* [Required task]:
Find and copy lines holding "Each".

* [Material for this task]:
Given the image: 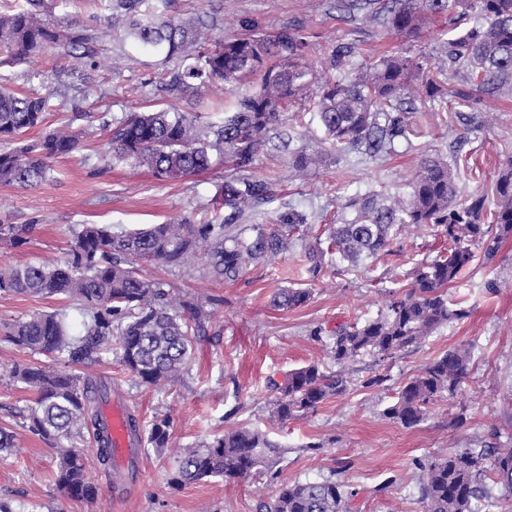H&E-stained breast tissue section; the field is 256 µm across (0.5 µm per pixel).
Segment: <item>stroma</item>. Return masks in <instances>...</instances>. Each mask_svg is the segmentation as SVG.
<instances>
[{"instance_id":"stroma-1","label":"stroma","mask_w":512,"mask_h":512,"mask_svg":"<svg viewBox=\"0 0 512 512\" xmlns=\"http://www.w3.org/2000/svg\"><path fill=\"white\" fill-rule=\"evenodd\" d=\"M164 13L194 18L224 37L255 33L272 38L291 29L306 36L309 61L318 70L326 67L329 47H352L341 70L349 78L361 64L397 49L447 67L441 46L460 27L437 18L428 22L421 40L407 41L373 22L367 10H345L344 0H166ZM52 15L61 33L78 28L90 33L89 47L51 45L20 63L0 54V85L52 95L53 109L29 139L67 126L79 134L80 146L54 161L50 176L37 187L0 184V224L37 225L23 246L0 244V267L64 258L80 224L129 231L169 220L200 223L210 217L219 188L233 172L225 164L164 182L143 167L105 166L99 154L107 143L106 122L148 105L211 114L226 92L219 84L196 95L167 90L161 82L163 56L125 42L112 29L100 0H53ZM430 149L457 170L460 195L489 189L502 162L512 156V89L492 97L488 114L473 122L457 120L454 112L437 105L427 108L417 135L377 159L333 157L301 175L289 169L283 156L261 148L251 173L268 182L270 193L248 221L272 224L291 211L306 215V227L290 236L287 251L226 283L204 278L196 269L142 265L144 275L165 281L180 298L207 301L209 314L195 332L194 355L177 384L161 390L136 385L110 356L93 367V374L110 382L142 421L165 414L172 419L163 451L139 447L126 470L109 478L90 465L99 488L96 501L75 500L59 491L54 450L17 423L15 411L30 405L34 394L14 382L9 370L13 362H34L38 356L0 339V424L11 426L15 435L12 451L0 456V499L13 512H255L258 500L271 492L263 478L234 484L213 478L177 490L167 484L168 463L181 448L228 429L248 428L269 431L283 446V478L315 480L336 471L359 489V512H423L419 462L453 448L512 446V238L502 243L494 262L475 254L449 287V299L467 309L466 318L391 358L363 354L349 367L346 394L285 427L273 429L267 421L268 379H283L313 362L327 363L315 330L377 317L393 295L407 289L413 267L441 251L442 240L431 229L407 226L394 240L391 255L371 266L351 270L329 255L315 282L304 266L305 244L326 236L328 225L353 218L350 198L373 191L407 194L422 152ZM309 285L315 294L305 306L272 307L278 289ZM63 307L52 298L0 294V335L34 313ZM461 345L472 350L470 374L453 397L436 401L413 428L384 417L405 381L434 357ZM381 373L389 376L385 386H367V379ZM384 484L389 487L385 493L380 490Z\"/></svg>"}]
</instances>
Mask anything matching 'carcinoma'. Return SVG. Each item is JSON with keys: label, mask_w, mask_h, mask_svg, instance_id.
<instances>
[{"label": "carcinoma", "mask_w": 512, "mask_h": 512, "mask_svg": "<svg viewBox=\"0 0 512 512\" xmlns=\"http://www.w3.org/2000/svg\"><path fill=\"white\" fill-rule=\"evenodd\" d=\"M112 28L141 50L165 53L174 62L168 89L196 92L220 82L234 92L247 74L259 77L251 93L238 95L223 116L202 123L191 112L159 108L125 114L109 130L102 159L145 167L162 181H176L209 169L211 152L233 164L240 174L220 190L222 219L202 224L169 221L114 232L108 225L81 224L73 232L68 257L60 262L20 261L0 270V294L58 298L79 306L81 329L65 312L36 313L7 327L4 340L64 362L72 370H54L40 363H16L14 380L35 394L24 416L32 434L57 449L54 482L76 500L94 501L99 488L91 480L76 443L90 434L99 466H112L108 436L97 410L110 386L86 373L112 353L140 385L159 388L181 380L190 351L191 323L206 315L201 304L178 298L164 283L144 277L136 265L150 262L169 267L202 263L203 274L215 282L238 279L251 263L272 261L288 248V237L306 225V217L290 213L275 224H242L246 211L266 194V183L250 174L255 155L268 133L281 121L287 102L301 101L317 87L314 112L331 150L365 148L373 157L410 141L417 125L418 105L447 102L443 73L428 66L423 55L393 52L366 66L353 79L323 78L307 64L308 43L283 30L274 39L258 35L213 37L192 19L174 20L158 12L155 0H105ZM475 12L481 22L444 44L448 61L465 70L468 86L512 84V0H386L375 14L393 33L419 38L426 22ZM87 44L83 31L67 36L50 19L47 0L24 3L0 12V49L26 60L50 44ZM50 109V97L0 87V183L32 188L46 180L55 159L72 153L78 136L57 129L28 141ZM324 153L298 150L292 165L304 171L323 162ZM408 196L373 192L355 197L354 218L332 224L326 238L308 245L304 257L310 280H317L328 253L351 267L390 254V245L405 224L433 226L448 247L430 261L418 263L405 293L395 296L377 318L341 324L326 341L328 358L339 366L327 372L318 363L291 370L281 383L272 380L268 420L284 426L314 413L329 398L349 388L347 364L364 352L381 358L425 341L467 311L454 307L448 287L461 276L479 249L488 260L512 237V159L500 168L493 201L483 194L458 198L456 177L447 163L428 150L409 183ZM31 224H0V242L25 244ZM313 296L310 288H287L272 305L296 309ZM471 349L454 347L424 365L398 390L383 416L406 428L419 425L434 401L455 393L467 378ZM140 444L168 447L172 421L155 417L145 425L130 416ZM284 450L269 433L232 429L182 449L168 469L174 488L209 478L229 483L255 474L275 486L261 498L256 512H353L359 490L330 475L321 480L280 479ZM424 512H494L500 501L512 500V448H457L417 465Z\"/></svg>", "instance_id": "1"}]
</instances>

* [Task response]:
Segment: <item>stroma</item>. Return masks in <instances>...</instances>. Each mask_svg is the segmentation as SVG.
Mask anything matching 'carcinoma'. Return SVG. Each item is JSON with keys: label, mask_w, mask_h, mask_svg, instance_id.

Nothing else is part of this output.